## Exercise prompt
Output the items as a JSON list of strings, one string per line with blank lines omitted, starting with the first line and going on through the line containing "orange semicircle: rotated 24", inclusive.

___

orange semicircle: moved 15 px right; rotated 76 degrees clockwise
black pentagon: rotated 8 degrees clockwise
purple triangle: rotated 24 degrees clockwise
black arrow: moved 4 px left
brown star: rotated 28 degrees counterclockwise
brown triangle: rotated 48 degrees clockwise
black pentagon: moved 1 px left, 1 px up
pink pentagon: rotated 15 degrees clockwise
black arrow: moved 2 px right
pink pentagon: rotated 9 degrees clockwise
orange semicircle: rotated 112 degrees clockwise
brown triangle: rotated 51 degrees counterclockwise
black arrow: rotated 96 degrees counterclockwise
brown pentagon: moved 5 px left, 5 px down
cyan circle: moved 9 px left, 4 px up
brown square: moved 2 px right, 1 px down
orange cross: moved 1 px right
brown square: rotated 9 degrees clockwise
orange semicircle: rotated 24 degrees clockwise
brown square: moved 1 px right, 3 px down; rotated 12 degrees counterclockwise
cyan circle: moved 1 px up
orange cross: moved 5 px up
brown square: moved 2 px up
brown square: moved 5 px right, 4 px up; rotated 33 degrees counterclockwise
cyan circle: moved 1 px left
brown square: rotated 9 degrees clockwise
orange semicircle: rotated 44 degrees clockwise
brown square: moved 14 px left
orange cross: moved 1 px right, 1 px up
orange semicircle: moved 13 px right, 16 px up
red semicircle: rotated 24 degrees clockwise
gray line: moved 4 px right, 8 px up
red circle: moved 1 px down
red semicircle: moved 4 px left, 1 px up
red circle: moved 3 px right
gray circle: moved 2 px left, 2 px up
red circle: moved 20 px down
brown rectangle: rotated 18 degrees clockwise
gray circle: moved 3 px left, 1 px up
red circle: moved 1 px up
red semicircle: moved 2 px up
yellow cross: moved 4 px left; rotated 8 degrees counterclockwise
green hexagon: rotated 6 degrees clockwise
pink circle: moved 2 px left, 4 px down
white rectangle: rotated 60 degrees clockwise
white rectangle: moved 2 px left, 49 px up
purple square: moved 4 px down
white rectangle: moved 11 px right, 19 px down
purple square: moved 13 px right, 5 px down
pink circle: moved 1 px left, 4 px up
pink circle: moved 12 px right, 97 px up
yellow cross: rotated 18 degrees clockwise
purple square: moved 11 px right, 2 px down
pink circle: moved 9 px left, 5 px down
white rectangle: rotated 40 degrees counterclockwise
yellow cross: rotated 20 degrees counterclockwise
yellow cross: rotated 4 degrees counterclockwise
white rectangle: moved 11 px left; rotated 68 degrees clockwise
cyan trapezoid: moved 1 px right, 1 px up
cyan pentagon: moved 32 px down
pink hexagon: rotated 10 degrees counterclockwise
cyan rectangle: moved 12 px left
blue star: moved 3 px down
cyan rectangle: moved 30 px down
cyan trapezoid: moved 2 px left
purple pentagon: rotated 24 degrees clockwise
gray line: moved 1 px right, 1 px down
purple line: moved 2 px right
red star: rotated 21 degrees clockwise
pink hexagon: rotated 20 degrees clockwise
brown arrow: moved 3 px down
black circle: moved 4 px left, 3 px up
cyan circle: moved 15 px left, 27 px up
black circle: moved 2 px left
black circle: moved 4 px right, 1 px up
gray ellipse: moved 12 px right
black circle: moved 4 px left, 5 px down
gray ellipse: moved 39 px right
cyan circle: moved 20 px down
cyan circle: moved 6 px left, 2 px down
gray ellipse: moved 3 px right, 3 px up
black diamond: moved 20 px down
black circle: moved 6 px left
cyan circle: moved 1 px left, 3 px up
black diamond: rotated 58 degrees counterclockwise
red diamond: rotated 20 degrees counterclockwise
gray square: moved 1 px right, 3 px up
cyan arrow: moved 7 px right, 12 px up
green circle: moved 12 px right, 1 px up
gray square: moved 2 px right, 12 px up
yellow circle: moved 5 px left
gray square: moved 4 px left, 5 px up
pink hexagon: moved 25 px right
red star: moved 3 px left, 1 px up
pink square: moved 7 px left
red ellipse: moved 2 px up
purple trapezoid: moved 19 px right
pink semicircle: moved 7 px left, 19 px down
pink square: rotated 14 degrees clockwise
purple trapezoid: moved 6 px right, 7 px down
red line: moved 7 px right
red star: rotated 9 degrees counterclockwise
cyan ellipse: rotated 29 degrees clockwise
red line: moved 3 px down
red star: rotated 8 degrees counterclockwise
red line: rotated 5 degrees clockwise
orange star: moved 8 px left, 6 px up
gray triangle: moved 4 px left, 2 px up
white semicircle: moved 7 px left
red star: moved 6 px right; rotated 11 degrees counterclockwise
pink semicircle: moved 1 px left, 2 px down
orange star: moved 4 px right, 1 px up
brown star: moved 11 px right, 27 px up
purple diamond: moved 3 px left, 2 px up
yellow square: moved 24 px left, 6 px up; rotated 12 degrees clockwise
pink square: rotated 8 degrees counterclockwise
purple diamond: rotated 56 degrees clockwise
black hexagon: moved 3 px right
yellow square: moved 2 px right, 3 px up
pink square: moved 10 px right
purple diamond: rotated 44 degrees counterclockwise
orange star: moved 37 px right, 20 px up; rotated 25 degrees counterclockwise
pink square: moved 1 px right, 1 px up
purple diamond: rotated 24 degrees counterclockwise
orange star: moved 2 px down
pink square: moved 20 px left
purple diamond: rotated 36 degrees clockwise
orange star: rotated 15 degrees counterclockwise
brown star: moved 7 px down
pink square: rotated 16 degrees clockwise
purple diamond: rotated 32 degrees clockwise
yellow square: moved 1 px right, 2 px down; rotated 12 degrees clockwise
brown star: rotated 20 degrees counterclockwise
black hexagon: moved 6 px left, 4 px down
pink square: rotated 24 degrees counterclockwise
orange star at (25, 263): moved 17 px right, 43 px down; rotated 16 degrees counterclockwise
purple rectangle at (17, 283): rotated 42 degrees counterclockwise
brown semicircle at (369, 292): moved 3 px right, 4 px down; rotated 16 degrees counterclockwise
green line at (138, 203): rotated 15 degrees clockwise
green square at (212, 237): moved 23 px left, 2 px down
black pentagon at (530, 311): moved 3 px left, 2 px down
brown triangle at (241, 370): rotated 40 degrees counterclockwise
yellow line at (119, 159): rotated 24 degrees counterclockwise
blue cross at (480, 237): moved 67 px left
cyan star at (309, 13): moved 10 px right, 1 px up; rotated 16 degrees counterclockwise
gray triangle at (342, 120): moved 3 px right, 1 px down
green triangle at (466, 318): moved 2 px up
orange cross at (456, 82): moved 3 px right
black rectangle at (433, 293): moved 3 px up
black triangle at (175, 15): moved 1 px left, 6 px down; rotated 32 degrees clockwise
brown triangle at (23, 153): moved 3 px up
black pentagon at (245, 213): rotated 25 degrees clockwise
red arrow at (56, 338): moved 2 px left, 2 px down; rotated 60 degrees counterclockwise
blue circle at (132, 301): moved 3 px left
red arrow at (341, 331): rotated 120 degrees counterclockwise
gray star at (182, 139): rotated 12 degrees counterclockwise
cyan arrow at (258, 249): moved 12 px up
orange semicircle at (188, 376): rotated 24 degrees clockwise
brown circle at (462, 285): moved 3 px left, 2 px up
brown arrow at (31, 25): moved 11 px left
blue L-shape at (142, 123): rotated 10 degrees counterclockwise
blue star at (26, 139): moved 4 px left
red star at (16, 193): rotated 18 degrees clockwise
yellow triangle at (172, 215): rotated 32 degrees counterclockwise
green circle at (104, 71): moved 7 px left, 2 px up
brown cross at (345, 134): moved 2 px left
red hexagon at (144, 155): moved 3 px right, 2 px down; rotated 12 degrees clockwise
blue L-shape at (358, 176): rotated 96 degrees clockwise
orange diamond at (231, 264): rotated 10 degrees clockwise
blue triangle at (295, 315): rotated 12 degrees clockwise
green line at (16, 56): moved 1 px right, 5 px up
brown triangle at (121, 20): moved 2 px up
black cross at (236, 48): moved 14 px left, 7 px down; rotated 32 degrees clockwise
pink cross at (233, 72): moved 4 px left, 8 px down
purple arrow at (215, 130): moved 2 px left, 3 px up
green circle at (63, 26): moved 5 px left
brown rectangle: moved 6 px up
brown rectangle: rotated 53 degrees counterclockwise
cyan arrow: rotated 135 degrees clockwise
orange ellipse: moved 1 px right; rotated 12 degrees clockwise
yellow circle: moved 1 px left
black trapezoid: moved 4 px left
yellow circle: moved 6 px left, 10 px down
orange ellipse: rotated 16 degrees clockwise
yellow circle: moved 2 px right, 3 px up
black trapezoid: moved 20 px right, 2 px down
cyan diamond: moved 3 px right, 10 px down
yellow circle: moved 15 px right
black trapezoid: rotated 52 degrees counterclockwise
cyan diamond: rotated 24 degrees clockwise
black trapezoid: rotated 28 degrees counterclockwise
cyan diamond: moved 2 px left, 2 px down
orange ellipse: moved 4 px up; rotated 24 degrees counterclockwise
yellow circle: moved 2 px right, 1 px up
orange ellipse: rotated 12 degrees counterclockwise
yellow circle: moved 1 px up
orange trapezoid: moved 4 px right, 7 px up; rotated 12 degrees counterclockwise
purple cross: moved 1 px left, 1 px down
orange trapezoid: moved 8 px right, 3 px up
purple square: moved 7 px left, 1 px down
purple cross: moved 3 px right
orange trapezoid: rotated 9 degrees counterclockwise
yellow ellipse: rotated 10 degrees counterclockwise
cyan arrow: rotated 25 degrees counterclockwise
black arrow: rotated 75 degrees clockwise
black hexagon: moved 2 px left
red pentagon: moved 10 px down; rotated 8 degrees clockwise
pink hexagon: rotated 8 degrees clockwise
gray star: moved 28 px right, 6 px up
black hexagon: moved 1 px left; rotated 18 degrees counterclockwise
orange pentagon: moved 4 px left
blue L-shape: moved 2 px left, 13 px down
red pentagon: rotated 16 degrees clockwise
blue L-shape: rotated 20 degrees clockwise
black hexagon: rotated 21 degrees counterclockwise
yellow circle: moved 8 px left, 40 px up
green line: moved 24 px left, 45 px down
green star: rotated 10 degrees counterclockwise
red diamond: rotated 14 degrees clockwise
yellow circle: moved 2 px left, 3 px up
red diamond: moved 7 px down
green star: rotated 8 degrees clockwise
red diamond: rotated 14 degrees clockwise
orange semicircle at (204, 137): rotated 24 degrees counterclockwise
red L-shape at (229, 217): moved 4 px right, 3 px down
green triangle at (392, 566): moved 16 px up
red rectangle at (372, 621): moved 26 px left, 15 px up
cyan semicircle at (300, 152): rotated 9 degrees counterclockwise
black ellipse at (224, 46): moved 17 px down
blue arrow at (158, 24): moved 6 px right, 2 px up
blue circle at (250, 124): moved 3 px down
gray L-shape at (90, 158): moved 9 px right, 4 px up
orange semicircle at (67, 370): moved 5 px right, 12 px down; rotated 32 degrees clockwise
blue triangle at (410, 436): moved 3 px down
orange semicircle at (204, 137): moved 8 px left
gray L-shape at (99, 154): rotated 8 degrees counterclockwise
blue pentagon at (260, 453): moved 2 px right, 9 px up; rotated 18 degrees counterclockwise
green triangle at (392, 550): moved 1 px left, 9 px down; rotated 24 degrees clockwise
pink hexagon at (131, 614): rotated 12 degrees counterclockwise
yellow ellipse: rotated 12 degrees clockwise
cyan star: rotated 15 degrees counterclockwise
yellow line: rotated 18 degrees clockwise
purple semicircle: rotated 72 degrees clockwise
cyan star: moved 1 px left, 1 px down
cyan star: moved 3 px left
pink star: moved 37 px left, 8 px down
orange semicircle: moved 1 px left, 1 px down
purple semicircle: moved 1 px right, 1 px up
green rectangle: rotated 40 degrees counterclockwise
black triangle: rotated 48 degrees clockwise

___

## Solution to the exercise
[
  "orange semicircle: moved 15 px right; rotated 76 degrees clockwise",
  "black pentagon: rotated 8 degrees clockwise",
  "purple triangle: rotated 24 degrees clockwise",
  "black arrow: moved 4 px left",
  "brown star: rotated 28 degrees counterclockwise",
  "brown triangle: rotated 48 degrees clockwise",
  "black pentagon: moved 1 px left, 1 px up",
  "pink pentagon: rotated 15 degrees clockwise",
  "black arrow: moved 2 px right",
  "pink pentagon: rotated 9 degrees clockwise",
  "orange semicircle: rotated 112 degrees clockwise",
  "brown triangle: rotated 51 degrees counterclockwise",
  "black arrow: rotated 96 degrees counterclockwise",
  "brown pentagon: moved 5 px left, 5 px down",
  "cyan circle: moved 9 px left, 4 px up",
  "brown square: moved 2 px right, 1 px down",
  "orange cross: moved 1 px right",
  "brown square: rotated 9 degrees clockwise",
  "orange semicircle: rotated 24 degrees clockwise"
]